(Scene change data)
===
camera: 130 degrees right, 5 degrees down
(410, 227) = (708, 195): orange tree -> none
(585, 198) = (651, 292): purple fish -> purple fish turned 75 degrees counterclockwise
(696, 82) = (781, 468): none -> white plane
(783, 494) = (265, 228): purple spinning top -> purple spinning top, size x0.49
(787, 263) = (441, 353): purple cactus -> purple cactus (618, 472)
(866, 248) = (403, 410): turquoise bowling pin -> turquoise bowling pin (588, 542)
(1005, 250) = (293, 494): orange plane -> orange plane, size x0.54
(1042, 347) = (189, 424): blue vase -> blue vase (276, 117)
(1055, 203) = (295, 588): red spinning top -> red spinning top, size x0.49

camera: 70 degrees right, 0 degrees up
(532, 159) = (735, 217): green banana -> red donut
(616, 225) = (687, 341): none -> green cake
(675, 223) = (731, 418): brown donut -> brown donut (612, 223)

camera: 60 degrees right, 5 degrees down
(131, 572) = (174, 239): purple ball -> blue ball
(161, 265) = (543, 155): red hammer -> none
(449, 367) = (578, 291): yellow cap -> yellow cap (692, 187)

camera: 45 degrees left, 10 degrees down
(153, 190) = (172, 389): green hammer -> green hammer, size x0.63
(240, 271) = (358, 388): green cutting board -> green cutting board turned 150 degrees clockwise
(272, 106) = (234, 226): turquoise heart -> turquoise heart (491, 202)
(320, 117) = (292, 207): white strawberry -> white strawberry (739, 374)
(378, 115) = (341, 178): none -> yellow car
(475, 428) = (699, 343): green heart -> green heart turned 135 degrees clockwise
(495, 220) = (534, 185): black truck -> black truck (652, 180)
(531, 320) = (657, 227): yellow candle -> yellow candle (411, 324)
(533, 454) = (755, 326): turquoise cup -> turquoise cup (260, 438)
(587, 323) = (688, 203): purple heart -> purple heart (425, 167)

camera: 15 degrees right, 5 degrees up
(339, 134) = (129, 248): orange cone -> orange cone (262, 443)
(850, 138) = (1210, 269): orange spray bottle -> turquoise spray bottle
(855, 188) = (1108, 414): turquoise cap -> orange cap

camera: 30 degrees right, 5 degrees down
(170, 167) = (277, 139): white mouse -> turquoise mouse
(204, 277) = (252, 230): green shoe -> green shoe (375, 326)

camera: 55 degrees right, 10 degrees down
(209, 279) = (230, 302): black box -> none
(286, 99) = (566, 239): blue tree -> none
===
WHAT IS BEING ASKED: The data must be given again in full, exactly as written.

ANSWER SPACE:
camera: 130 degrees right, 5 degrees down
(410, 227) = (708, 195): orange tree -> none
(585, 198) = (651, 292): purple fish -> purple fish turned 75 degrees counterclockwise
(696, 82) = (781, 468): none -> white plane
(783, 494) = (265, 228): purple spinning top -> purple spinning top, size x0.49
(787, 263) = (441, 353): purple cactus -> purple cactus (618, 472)
(866, 248) = (403, 410): turquoise bowling pin -> turquoise bowling pin (588, 542)
(1005, 250) = (293, 494): orange plane -> orange plane, size x0.54
(1042, 347) = (189, 424): blue vase -> blue vase (276, 117)
(1055, 203) = (295, 588): red spinning top -> red spinning top, size x0.49

camera: 70 degrees right, 0 degrees up
(532, 159) = (735, 217): green banana -> red donut
(616, 225) = (687, 341): none -> green cake
(675, 223) = (731, 418): brown donut -> brown donut (612, 223)

camera: 60 degrees right, 5 degrees down
(131, 572) = (174, 239): purple ball -> blue ball
(161, 265) = (543, 155): red hammer -> none
(449, 367) = (578, 291): yellow cap -> yellow cap (692, 187)

camera: 45 degrees left, 10 degrees down
(153, 190) = (172, 389): green hammer -> green hammer, size x0.63
(240, 271) = (358, 388): green cutting board -> green cutting board turned 150 degrees clockwise
(272, 106) = (234, 226): turquoise heart -> turquoise heart (491, 202)
(320, 117) = (292, 207): white strawberry -> white strawberry (739, 374)
(378, 115) = (341, 178): none -> yellow car
(475, 428) = (699, 343): green heart -> green heart turned 135 degrees clockwise
(495, 220) = (534, 185): black truck -> black truck (652, 180)
(531, 320) = (657, 227): yellow candle -> yellow candle (411, 324)
(533, 454) = (755, 326): turquoise cup -> turquoise cup (260, 438)
(587, 323) = (688, 203): purple heart -> purple heart (425, 167)

camera: 15 degrees right, 5 degrees up
(339, 134) = (129, 248): orange cone -> orange cone (262, 443)
(850, 138) = (1210, 269): orange spray bottle -> turquoise spray bottle
(855, 188) = (1108, 414): turquoise cap -> orange cap

camera: 30 degrees right, 5 degrees down
(170, 167) = (277, 139): white mouse -> turquoise mouse
(204, 277) = (252, 230): green shoe -> green shoe (375, 326)

camera: 55 degrees right, 10 degrees down
(209, 279) = (230, 302): black box -> none
(286, 99) = (566, 239): blue tree -> none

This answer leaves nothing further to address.